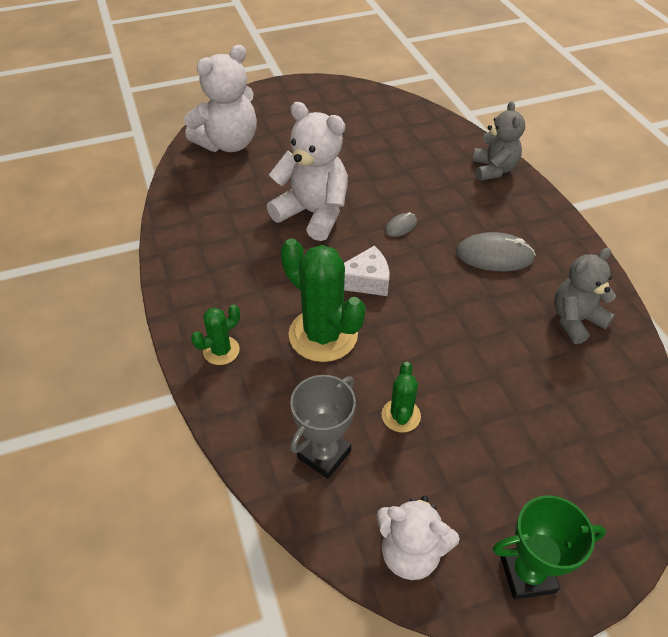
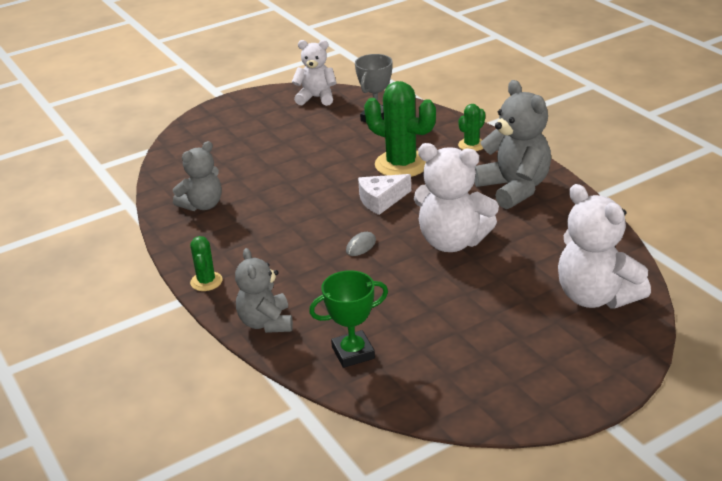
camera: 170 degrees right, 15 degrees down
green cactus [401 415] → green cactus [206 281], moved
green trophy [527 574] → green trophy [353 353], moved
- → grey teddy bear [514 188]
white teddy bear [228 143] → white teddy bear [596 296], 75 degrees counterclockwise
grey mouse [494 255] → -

+ + + + +

PROBLEM STATEMENT
Considering the records above, how many lines hold "green"? Please answer with only the number.

OUTPUT FOR THIS EXERCISE
2